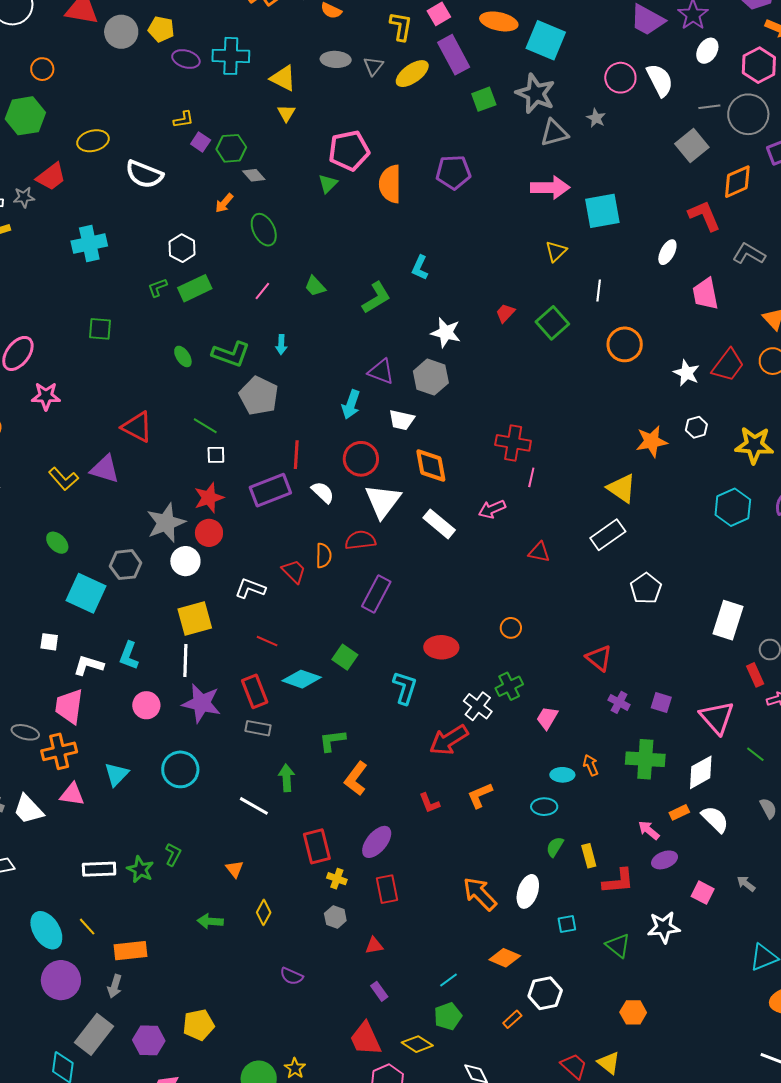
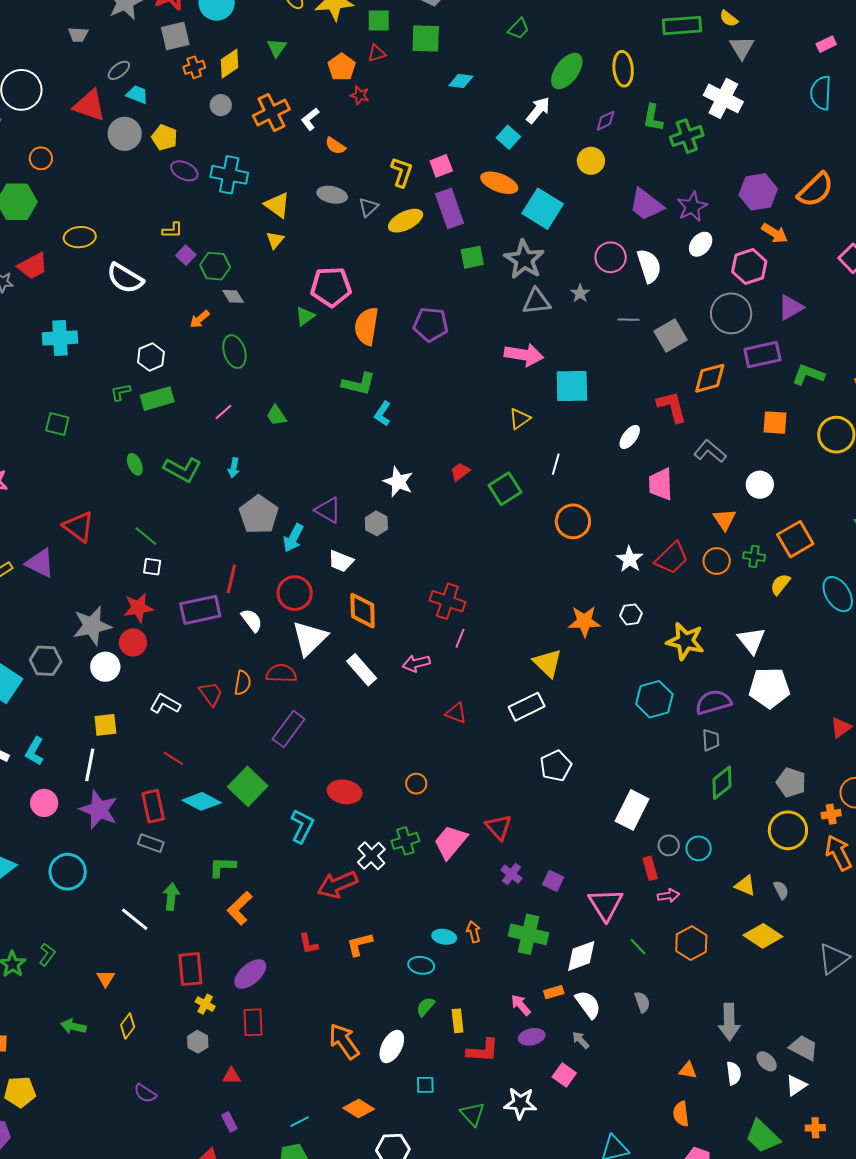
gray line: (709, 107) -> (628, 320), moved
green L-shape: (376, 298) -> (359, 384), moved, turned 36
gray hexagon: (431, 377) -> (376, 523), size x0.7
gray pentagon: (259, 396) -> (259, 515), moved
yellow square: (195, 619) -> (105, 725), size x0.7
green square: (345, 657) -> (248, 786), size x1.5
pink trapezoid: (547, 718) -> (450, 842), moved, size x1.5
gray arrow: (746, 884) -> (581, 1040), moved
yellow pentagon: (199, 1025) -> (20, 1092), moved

__________________________________________________

## Task item
The listing is to be repeated word for word, with all pictures omitted.

## Output
gray line: (709, 107) -> (628, 320), moved
green L-shape: (376, 298) -> (359, 384), moved, turned 36
gray hexagon: (431, 377) -> (376, 523), size x0.7
gray pentagon: (259, 396) -> (259, 515), moved
yellow square: (195, 619) -> (105, 725), size x0.7
green square: (345, 657) -> (248, 786), size x1.5
pink trapezoid: (547, 718) -> (450, 842), moved, size x1.5
gray arrow: (746, 884) -> (581, 1040), moved
yellow pentagon: (199, 1025) -> (20, 1092), moved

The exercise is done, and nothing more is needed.